### Aim of the exercise
Transcribe every text line of the clock time change data below, character for character. Leave the pictures out of your answer.

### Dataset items
────────

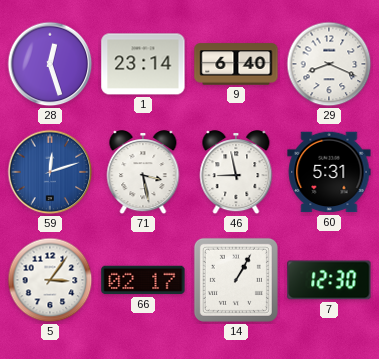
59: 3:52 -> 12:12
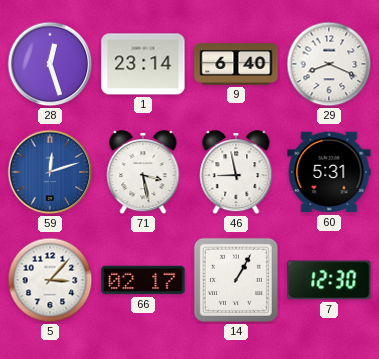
5: 3:06 -> 3:07
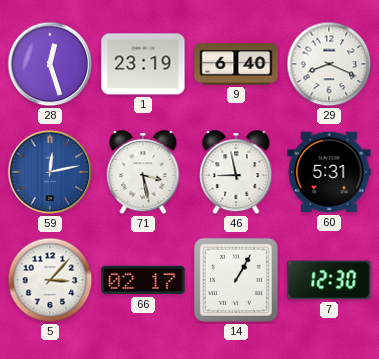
1: 23:14 -> 23:19
59: 12:12 -> 12:13
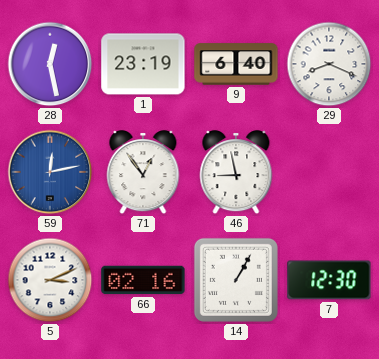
28: 12:27 -> 12:28
71: 3:28 -> 12:54
60: 5:31 -> none
5: 3:07 -> 3:11
66: 02:17 -> 02:16
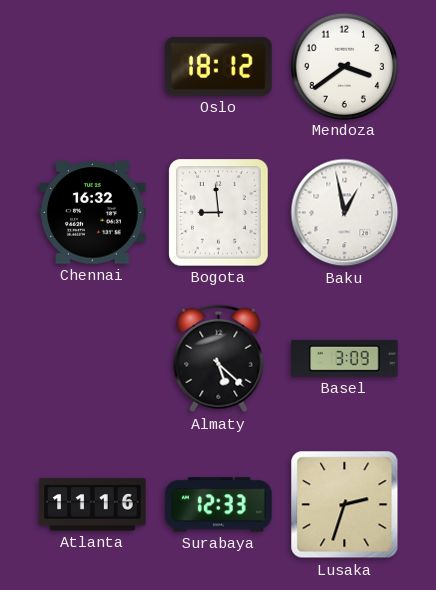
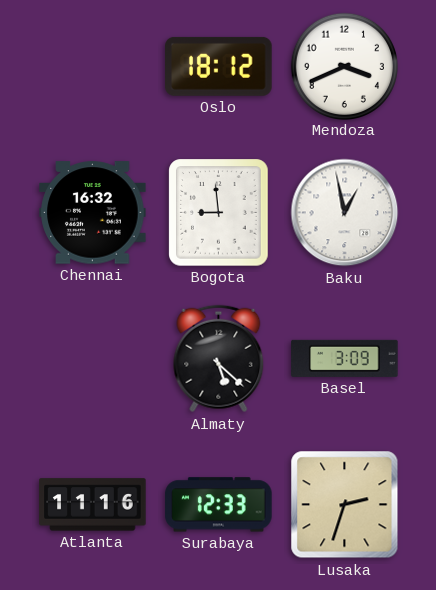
Mendoza: 3:39 -> 3:41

────────

### Task response
59: 3:52 -> 12:12
5: 3:06 -> 3:07
1: 23:14 -> 23:19
59: 12:12 -> 12:13
28: 12:27 -> 12:28
71: 3:28 -> 12:54
60: 5:31 -> none
5: 3:07 -> 3:11
66: 02:17 -> 02:16
Mendoza: 3:39 -> 3:41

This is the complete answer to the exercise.